:: Task prompt ::
Write out exactly the lines from the one containing "white cheese: 2 -> 3" through the last line of the records below, both included, and leave out any pictures.
*** Opening of Recorded information ***
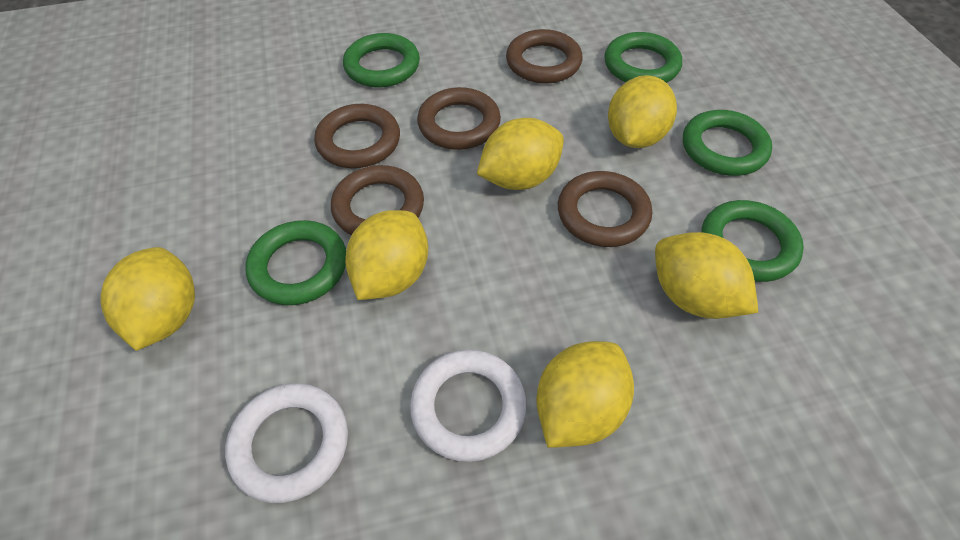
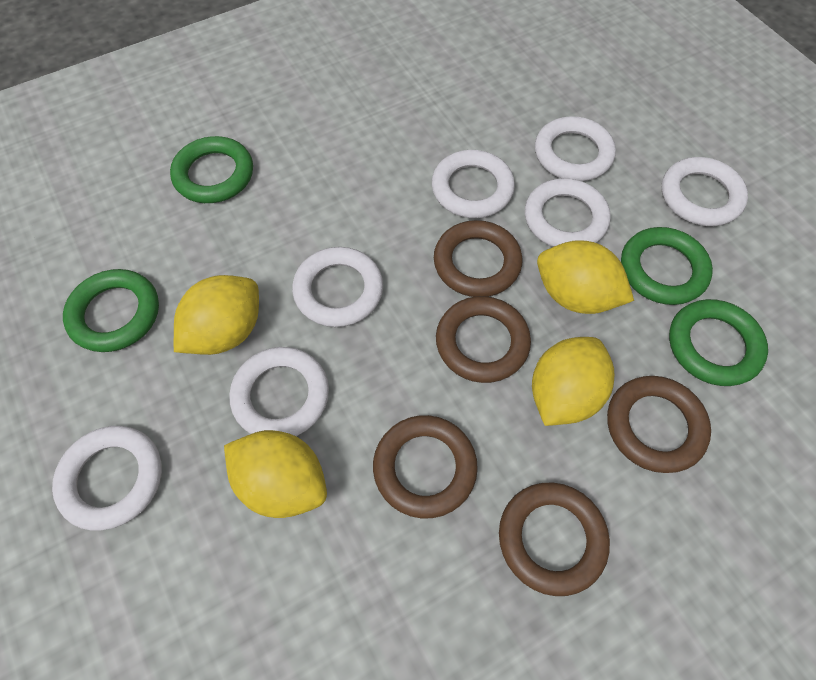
green ring: 5 -> 4
white ring: 2 -> 7
yellow lemon: 6 -> 4

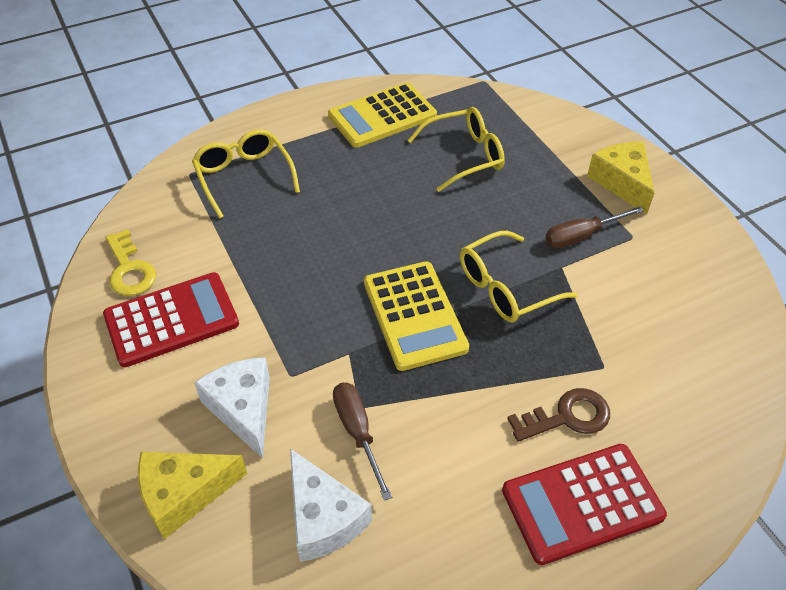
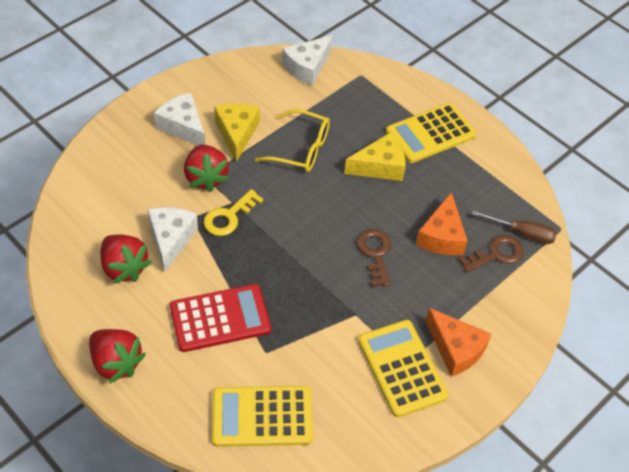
brown key: 1 -> 2
brown screwdriver: 2 -> 1
orange cheese: 0 -> 2
red calculator: 2 -> 1
red strawberry: 0 -> 3
white cheese: 2 -> 3
yellow calculator: 2 -> 3
yellow glasses: 3 -> 1

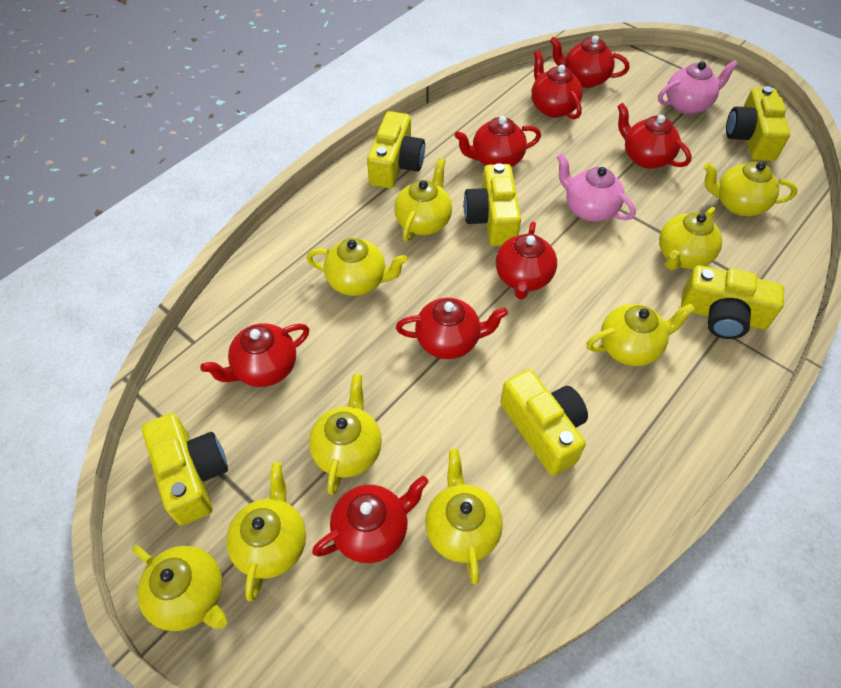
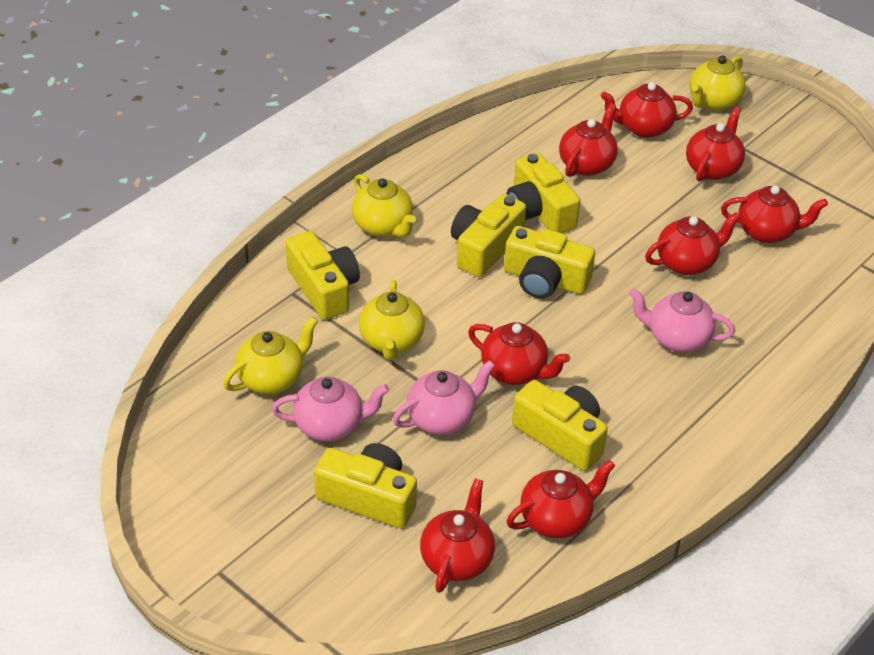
pink teapot: 2 -> 3
yellow teapot: 9 -> 4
*** Close of Recorded information ***
:: Result for this exercise ::
white cheese: 2 -> 3
yellow calculator: 2 -> 3
yellow glasses: 3 -> 1

pink teapot: 2 -> 3
yellow teapot: 9 -> 4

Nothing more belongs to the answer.